● **TASK DETAILS**
Starting with the line in which "LUX2 pin SDA: 14 -> 2" appears, give back every line exactly as written until the listing ends, excluding pictures.
________
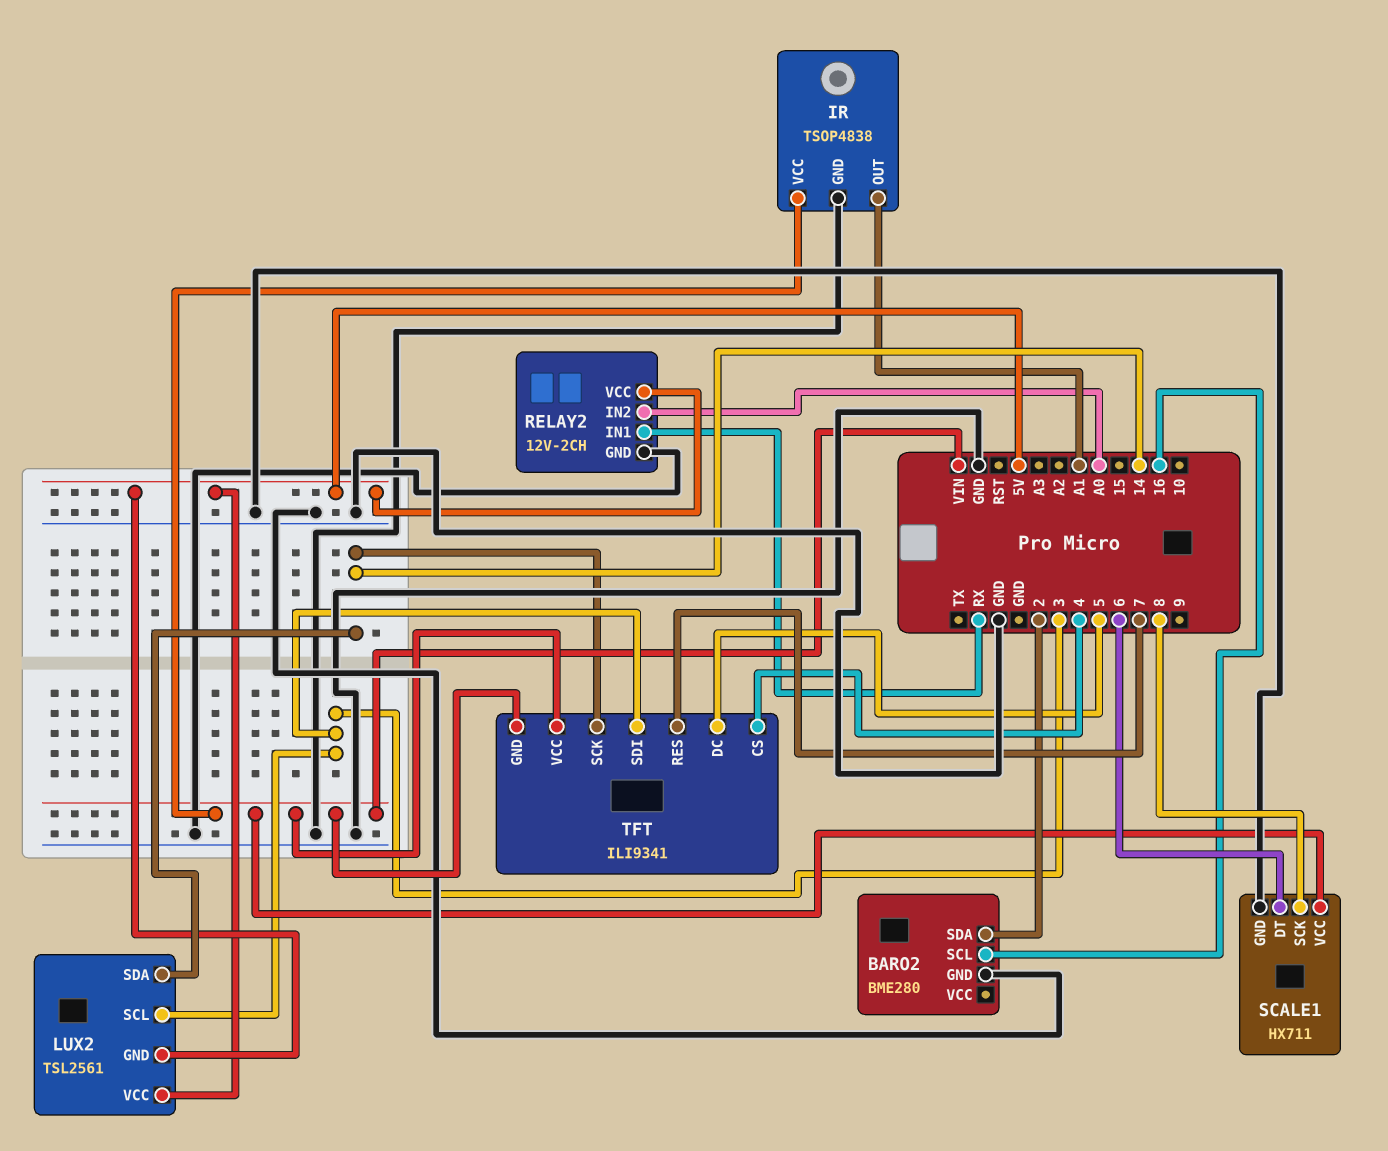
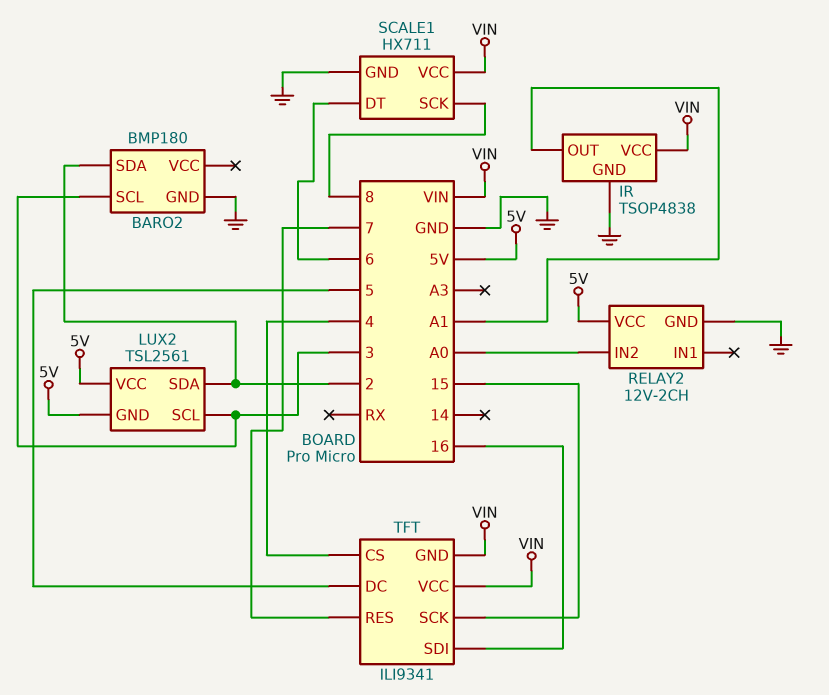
BARO2: BME280 -> BMP180
BARO2 pin SCL: 16 -> 3
LUX2 pin SDA: 14 -> 2
RELAY2 pin IN1: RX -> none
TFT pin SCK: 14 -> 15
TFT pin SDI: 3 -> 16

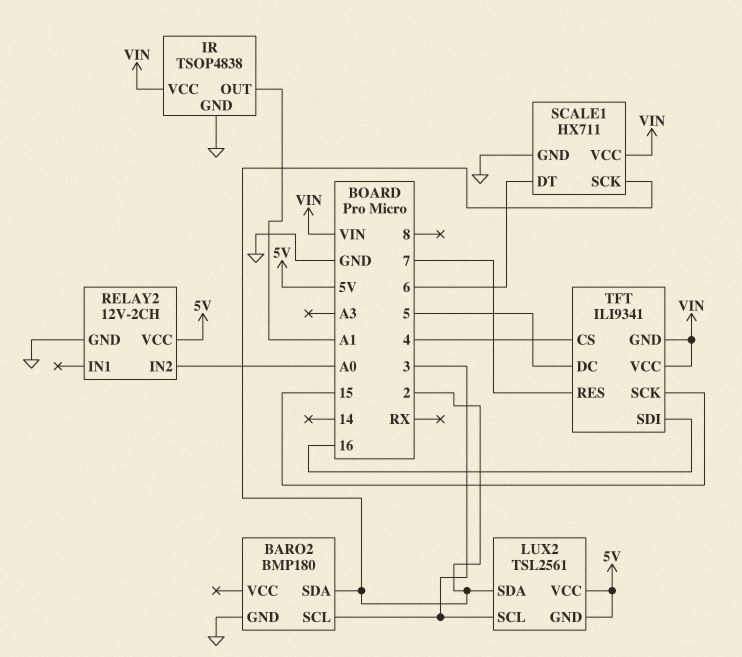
SCALE1 pin SCK: 8 -> 2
________
● **THE ANSWER**
LUX2 pin SDA: 14 -> 2
RELAY2 pin IN1: RX -> none
TFT pin SCK: 14 -> 15
TFT pin SDI: 3 -> 16

SCALE1 pin SCK: 8 -> 2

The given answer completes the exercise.